* **Your task**:
Repeat the listing below word for word, every line of it.

* **Input material**:
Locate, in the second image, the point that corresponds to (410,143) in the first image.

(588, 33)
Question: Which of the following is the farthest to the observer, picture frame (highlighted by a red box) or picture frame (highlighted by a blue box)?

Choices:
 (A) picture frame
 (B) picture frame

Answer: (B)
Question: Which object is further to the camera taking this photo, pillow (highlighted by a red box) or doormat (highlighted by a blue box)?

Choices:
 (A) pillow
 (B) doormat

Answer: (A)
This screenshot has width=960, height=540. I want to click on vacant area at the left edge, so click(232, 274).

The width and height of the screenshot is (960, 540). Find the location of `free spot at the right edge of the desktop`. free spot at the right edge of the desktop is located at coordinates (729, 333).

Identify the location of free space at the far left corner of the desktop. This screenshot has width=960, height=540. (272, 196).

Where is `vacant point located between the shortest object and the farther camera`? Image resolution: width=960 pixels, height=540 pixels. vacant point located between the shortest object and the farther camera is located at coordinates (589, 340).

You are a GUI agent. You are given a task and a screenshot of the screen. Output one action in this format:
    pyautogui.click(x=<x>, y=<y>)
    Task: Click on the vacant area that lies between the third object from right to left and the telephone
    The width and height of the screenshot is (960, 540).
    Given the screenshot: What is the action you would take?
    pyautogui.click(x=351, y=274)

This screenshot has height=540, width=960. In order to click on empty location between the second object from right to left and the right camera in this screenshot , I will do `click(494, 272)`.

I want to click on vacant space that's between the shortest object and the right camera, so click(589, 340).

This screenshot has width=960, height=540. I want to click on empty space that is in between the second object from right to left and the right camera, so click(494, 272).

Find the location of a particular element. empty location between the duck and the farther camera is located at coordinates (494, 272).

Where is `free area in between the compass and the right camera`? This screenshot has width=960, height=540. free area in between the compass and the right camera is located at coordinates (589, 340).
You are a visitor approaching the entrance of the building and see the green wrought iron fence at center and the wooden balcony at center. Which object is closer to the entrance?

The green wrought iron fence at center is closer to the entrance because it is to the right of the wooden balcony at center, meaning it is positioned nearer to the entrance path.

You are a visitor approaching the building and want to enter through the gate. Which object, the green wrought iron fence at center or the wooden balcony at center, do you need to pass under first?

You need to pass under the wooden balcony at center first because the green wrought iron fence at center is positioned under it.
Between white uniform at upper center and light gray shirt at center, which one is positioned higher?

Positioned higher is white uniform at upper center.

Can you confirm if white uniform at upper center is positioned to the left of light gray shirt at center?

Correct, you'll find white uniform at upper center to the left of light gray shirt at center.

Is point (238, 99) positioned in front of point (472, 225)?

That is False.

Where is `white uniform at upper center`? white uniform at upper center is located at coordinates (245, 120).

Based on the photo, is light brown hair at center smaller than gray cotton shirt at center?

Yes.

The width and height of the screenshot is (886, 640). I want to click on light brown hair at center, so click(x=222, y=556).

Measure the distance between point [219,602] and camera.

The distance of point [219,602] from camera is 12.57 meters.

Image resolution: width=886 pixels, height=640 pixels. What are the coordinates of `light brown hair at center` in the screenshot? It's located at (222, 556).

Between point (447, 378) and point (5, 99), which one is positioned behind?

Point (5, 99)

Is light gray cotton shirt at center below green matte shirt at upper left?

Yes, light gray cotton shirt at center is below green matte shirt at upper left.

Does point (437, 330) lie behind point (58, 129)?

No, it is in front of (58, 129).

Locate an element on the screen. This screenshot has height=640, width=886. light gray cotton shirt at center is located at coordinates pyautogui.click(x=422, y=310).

* **Written response**:
Locate, in the second image, the point that corresponds to (410,143) in the first image.

(588, 33)
Question: Which of the following is the farthest to the observer, picture frame (highlighted by a red box) or picture frame (highlighted by a blue box)?

Choices:
 (A) picture frame
 (B) picture frame

Answer: (B)
Question: Which object is further to the camera taking this photo, pillow (highlighted by a red box) or doormat (highlighted by a blue box)?

Choices:
 (A) pillow
 (B) doormat

Answer: (A)
This screenshot has width=960, height=540. I want to click on vacant area at the left edge, so click(232, 274).

The width and height of the screenshot is (960, 540). Find the location of `free spot at the right edge of the desktop`. free spot at the right edge of the desktop is located at coordinates (729, 333).

Identify the location of free space at the far left corner of the desktop. This screenshot has width=960, height=540. (272, 196).

Where is `vacant point located between the shortest object and the farther camera`? Image resolution: width=960 pixels, height=540 pixels. vacant point located between the shortest object and the farther camera is located at coordinates (589, 340).

You are a GUI agent. You are given a task and a screenshot of the screen. Output one action in this format:
    pyautogui.click(x=<x>, y=<y>)
    Task: Click on the vacant area that lies between the third object from right to left and the telephone
    The width and height of the screenshot is (960, 540).
    Given the screenshot: What is the action you would take?
    pyautogui.click(x=351, y=274)

This screenshot has height=540, width=960. In order to click on empty location between the second object from right to left and the right camera in this screenshot , I will do `click(494, 272)`.

I want to click on vacant space that's between the shortest object and the right camera, so click(589, 340).

This screenshot has width=960, height=540. I want to click on empty space that is in between the second object from right to left and the right camera, so click(494, 272).

Find the location of a particular element. empty location between the duck and the farther camera is located at coordinates (494, 272).

Where is `free area in between the compass and the right camera`? This screenshot has width=960, height=540. free area in between the compass and the right camera is located at coordinates (589, 340).
You are a visitor approaching the entrance of the building and see the green wrought iron fence at center and the wooden balcony at center. Which object is closer to the entrance?

The green wrought iron fence at center is closer to the entrance because it is to the right of the wooden balcony at center, meaning it is positioned nearer to the entrance path.

You are a visitor approaching the building and want to enter through the gate. Which object, the green wrought iron fence at center or the wooden balcony at center, do you need to pass under first?

You need to pass under the wooden balcony at center first because the green wrought iron fence at center is positioned under it.
Between white uniform at upper center and light gray shirt at center, which one is positioned higher?

Positioned higher is white uniform at upper center.

Can you confirm if white uniform at upper center is positioned to the left of light gray shirt at center?

Correct, you'll find white uniform at upper center to the left of light gray shirt at center.

Is point (238, 99) positioned in front of point (472, 225)?

That is False.

Where is `white uniform at upper center`? white uniform at upper center is located at coordinates (245, 120).

Based on the photo, is light brown hair at center smaller than gray cotton shirt at center?

Yes.

The width and height of the screenshot is (886, 640). I want to click on light brown hair at center, so click(x=222, y=556).

Measure the distance between point [219,602] and camera.

The distance of point [219,602] from camera is 12.57 meters.

Image resolution: width=886 pixels, height=640 pixels. What are the coordinates of `light brown hair at center` in the screenshot? It's located at (222, 556).

Between point (447, 378) and point (5, 99), which one is positioned behind?

Point (5, 99)

Is light gray cotton shirt at center below green matte shirt at upper left?

Yes, light gray cotton shirt at center is below green matte shirt at upper left.

Does point (437, 330) lie behind point (58, 129)?

No, it is in front of (58, 129).

Locate an element on the screen. This screenshot has height=640, width=886. light gray cotton shirt at center is located at coordinates pyautogui.click(x=422, y=310).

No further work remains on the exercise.